▸ Task item
Find the line with "504 683 592)" and the line with "75 degrees clockwise" in the entries below; output exactly those two lines, every line between them, and no others.

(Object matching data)
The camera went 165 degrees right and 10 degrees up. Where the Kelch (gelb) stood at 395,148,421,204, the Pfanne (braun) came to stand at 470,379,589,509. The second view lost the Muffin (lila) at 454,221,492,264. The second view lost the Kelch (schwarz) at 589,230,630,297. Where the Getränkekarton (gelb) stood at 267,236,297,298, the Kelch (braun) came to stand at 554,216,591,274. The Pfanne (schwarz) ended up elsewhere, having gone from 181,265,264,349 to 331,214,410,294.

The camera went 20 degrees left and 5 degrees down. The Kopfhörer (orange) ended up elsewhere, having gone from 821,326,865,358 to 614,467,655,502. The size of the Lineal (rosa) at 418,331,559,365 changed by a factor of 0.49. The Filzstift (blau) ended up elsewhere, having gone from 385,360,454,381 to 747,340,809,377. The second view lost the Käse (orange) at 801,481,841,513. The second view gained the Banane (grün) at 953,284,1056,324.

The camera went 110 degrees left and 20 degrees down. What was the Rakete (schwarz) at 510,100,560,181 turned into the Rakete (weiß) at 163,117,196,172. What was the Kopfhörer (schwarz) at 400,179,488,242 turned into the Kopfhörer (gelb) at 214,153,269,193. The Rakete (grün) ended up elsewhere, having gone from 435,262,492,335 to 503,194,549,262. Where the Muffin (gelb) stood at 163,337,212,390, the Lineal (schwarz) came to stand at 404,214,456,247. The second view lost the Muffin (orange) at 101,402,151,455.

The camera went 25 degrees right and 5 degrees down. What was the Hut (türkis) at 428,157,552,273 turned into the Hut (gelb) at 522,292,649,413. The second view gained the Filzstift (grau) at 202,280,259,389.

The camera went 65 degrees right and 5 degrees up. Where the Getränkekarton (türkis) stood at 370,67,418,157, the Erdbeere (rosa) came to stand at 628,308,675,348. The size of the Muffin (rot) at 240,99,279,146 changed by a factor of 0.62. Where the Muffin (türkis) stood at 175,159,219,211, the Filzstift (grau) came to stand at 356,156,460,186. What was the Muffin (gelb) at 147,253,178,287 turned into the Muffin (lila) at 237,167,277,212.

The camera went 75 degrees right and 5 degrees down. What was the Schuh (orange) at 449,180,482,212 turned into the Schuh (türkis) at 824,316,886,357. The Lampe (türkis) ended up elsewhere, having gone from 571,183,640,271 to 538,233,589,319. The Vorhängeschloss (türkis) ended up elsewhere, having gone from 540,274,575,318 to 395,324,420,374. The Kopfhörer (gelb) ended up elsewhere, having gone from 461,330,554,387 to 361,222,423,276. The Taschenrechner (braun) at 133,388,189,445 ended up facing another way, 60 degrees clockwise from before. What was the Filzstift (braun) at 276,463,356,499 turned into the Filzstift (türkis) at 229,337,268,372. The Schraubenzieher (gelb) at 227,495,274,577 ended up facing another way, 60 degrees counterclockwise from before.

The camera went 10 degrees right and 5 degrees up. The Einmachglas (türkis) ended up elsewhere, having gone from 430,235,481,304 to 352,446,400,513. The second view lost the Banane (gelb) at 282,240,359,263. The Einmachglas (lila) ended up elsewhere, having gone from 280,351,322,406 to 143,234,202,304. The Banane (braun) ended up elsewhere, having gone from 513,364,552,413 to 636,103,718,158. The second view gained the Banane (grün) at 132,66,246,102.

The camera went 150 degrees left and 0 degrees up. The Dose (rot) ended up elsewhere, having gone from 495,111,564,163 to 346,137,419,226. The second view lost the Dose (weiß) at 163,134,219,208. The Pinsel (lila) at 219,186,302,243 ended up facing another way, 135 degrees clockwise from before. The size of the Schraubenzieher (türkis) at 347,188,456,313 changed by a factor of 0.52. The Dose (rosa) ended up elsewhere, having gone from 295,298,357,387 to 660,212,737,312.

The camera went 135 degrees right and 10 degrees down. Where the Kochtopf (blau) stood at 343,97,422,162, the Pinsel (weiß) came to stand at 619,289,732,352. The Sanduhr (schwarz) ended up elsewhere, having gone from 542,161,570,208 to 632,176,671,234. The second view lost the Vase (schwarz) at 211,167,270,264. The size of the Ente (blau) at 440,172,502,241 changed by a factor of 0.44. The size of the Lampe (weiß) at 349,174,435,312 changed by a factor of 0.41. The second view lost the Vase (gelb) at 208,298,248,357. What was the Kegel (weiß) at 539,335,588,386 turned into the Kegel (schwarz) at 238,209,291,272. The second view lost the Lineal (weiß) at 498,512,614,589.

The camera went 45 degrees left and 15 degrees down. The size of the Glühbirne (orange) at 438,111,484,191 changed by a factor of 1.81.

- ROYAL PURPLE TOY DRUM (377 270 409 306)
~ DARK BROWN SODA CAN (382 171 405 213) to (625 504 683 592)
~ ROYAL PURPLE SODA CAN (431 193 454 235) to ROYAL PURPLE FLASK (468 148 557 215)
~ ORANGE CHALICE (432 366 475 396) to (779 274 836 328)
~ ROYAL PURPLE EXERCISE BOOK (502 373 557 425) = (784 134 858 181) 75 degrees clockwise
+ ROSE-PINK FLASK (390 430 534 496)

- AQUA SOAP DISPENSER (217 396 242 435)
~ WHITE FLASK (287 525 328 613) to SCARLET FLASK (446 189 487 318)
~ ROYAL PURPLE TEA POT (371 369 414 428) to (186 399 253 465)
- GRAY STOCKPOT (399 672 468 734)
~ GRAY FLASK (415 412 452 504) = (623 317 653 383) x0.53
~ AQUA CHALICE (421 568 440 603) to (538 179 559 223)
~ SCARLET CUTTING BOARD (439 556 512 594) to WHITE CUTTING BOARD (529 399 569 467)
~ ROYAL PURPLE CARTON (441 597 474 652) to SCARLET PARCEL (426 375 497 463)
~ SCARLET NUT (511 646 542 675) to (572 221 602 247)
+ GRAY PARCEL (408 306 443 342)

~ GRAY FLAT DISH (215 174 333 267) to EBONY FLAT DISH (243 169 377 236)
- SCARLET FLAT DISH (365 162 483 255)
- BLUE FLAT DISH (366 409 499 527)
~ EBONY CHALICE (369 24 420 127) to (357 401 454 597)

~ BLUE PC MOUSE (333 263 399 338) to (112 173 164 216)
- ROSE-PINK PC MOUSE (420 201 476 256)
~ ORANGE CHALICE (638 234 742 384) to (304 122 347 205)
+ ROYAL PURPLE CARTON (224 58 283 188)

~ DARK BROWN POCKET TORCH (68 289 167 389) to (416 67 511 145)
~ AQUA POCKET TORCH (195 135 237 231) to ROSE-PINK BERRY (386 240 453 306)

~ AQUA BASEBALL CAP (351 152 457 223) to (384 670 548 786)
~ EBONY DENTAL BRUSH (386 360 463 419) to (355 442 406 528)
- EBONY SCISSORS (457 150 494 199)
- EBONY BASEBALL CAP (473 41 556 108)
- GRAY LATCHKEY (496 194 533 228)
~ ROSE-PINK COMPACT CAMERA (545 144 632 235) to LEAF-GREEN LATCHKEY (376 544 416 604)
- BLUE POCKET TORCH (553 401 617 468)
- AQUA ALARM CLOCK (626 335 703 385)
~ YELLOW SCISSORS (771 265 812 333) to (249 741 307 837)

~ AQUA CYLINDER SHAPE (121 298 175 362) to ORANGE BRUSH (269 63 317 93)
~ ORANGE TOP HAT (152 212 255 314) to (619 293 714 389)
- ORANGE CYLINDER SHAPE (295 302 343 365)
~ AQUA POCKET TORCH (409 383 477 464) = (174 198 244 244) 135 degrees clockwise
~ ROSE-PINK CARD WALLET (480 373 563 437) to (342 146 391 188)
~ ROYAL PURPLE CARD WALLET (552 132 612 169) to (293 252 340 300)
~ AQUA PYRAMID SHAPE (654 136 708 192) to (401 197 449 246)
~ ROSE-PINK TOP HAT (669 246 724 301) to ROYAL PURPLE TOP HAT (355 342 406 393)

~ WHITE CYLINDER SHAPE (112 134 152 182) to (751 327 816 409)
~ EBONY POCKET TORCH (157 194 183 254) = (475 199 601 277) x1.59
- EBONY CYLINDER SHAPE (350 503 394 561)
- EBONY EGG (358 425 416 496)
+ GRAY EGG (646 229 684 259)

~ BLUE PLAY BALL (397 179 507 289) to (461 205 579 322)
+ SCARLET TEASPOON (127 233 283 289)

▸ Expected answer
~ DARK BROWN SODA CAN (382 171 405 213) to (625 504 683 592)
~ ROYAL PURPLE SODA CAN (431 193 454 235) to ROYAL PURPLE FLASK (468 148 557 215)
~ ORANGE CHALICE (432 366 475 396) to (779 274 836 328)
~ ROYAL PURPLE EXERCISE BOOK (502 373 557 425) = (784 134 858 181) 75 degrees clockwise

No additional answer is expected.